Problem requirements:
Pull out of the data below the stretch of lines bounded by the one containing "pink eraser: 4 -> 5" and the one containing "orange hat: 9 -> 7", both bounds included, unchanged.

Records from a collection:
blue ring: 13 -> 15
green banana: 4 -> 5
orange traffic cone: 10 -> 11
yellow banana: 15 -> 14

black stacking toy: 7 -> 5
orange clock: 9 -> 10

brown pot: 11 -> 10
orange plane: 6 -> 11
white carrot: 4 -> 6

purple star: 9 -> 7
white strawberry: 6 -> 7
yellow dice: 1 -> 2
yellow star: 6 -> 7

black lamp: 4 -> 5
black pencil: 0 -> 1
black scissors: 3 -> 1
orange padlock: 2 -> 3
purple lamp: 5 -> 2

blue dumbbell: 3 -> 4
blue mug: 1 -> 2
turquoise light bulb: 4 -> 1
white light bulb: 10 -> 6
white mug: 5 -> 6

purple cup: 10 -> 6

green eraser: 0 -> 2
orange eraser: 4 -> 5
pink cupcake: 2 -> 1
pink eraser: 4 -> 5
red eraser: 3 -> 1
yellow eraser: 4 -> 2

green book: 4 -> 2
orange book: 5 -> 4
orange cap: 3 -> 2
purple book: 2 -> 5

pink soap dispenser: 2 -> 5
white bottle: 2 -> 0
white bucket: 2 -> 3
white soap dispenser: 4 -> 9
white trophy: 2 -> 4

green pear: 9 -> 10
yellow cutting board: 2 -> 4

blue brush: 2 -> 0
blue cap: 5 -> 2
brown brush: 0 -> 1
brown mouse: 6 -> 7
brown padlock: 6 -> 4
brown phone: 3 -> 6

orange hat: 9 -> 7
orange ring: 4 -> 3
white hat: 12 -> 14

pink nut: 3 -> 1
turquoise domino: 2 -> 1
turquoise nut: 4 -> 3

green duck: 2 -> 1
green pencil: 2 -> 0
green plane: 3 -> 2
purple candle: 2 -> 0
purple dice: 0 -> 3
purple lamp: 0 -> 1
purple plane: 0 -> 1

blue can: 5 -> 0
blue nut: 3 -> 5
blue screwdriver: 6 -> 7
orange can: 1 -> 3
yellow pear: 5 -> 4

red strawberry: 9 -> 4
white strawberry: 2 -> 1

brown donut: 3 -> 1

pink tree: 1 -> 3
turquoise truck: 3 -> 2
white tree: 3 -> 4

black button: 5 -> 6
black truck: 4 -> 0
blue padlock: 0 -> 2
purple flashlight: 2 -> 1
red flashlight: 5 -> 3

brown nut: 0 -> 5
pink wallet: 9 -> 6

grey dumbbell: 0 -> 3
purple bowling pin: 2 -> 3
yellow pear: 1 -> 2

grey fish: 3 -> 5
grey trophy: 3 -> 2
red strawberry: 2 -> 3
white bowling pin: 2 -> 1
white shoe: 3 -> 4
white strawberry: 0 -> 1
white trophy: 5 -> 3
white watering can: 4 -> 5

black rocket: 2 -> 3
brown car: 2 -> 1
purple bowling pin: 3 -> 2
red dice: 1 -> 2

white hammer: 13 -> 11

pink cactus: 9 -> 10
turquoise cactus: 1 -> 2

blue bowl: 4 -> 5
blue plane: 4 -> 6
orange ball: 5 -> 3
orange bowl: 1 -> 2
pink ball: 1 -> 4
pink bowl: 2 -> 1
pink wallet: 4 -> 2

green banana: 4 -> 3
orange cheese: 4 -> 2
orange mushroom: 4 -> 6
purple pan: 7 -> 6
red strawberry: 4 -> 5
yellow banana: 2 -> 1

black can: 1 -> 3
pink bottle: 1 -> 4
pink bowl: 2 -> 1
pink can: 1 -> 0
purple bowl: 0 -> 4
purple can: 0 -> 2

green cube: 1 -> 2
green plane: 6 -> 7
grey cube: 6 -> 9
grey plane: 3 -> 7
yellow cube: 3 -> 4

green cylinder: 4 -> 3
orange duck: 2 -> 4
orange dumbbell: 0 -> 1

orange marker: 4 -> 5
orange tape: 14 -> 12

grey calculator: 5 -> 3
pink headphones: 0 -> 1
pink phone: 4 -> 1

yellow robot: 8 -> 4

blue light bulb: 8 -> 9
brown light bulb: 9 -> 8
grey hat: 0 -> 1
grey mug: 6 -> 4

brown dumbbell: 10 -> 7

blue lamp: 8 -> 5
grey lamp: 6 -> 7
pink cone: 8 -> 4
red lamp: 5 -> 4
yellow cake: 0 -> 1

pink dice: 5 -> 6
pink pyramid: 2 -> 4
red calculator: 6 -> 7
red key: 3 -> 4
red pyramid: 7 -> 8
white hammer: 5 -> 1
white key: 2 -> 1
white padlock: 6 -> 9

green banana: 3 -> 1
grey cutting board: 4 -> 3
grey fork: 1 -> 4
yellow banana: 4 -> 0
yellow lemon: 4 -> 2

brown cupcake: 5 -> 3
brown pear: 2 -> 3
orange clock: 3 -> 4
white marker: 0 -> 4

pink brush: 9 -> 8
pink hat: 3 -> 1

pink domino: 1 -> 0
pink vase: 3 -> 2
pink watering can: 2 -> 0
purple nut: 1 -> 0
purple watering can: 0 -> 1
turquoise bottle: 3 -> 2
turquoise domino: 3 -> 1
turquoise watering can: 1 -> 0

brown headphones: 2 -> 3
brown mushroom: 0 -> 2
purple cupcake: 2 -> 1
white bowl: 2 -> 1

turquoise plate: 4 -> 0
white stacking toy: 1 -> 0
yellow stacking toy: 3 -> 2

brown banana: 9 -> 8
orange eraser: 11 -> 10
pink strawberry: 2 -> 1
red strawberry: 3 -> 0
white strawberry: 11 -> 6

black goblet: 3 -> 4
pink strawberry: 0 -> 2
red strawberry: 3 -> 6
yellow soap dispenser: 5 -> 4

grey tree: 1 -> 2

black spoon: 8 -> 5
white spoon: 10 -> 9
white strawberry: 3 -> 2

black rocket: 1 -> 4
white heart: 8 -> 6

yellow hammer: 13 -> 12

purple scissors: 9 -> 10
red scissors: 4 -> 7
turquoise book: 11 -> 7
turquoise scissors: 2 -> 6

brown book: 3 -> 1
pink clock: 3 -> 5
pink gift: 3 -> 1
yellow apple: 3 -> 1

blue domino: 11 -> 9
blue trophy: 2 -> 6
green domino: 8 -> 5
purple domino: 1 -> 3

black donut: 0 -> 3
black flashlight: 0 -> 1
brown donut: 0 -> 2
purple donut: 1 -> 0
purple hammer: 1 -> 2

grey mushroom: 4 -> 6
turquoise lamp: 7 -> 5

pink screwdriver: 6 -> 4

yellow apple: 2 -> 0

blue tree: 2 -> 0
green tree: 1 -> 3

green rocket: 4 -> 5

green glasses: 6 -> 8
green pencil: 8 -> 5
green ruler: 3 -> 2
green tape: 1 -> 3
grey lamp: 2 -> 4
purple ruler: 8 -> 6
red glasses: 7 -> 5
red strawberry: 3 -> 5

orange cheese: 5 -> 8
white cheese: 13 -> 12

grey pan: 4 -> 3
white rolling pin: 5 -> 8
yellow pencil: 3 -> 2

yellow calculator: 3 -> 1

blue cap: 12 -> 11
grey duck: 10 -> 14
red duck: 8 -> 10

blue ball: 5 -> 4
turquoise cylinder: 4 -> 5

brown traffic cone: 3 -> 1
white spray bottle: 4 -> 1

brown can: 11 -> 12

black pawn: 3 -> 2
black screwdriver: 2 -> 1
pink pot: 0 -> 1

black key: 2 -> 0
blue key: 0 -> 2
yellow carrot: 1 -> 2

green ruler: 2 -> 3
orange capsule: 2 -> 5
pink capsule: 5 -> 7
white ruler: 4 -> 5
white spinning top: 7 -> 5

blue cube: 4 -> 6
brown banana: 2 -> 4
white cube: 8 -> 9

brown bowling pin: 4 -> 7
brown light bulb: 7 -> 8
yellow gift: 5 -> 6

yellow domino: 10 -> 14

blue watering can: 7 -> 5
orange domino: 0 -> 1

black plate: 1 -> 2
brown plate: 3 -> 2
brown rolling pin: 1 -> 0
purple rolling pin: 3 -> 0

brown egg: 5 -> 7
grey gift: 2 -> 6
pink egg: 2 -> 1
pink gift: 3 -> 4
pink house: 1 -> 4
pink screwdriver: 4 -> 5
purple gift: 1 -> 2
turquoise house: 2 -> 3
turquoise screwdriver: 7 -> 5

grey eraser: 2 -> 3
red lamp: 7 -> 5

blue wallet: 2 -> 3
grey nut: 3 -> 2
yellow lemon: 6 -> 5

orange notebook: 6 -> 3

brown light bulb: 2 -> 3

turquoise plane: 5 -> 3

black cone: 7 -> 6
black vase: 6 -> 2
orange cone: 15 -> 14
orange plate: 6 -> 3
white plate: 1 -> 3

Written solution:
pink eraser: 4 -> 5
red eraser: 3 -> 1
yellow eraser: 4 -> 2

green book: 4 -> 2
orange book: 5 -> 4
orange cap: 3 -> 2
purple book: 2 -> 5

pink soap dispenser: 2 -> 5
white bottle: 2 -> 0
white bucket: 2 -> 3
white soap dispenser: 4 -> 9
white trophy: 2 -> 4

green pear: 9 -> 10
yellow cutting board: 2 -> 4

blue brush: 2 -> 0
blue cap: 5 -> 2
brown brush: 0 -> 1
brown mouse: 6 -> 7
brown padlock: 6 -> 4
brown phone: 3 -> 6

orange hat: 9 -> 7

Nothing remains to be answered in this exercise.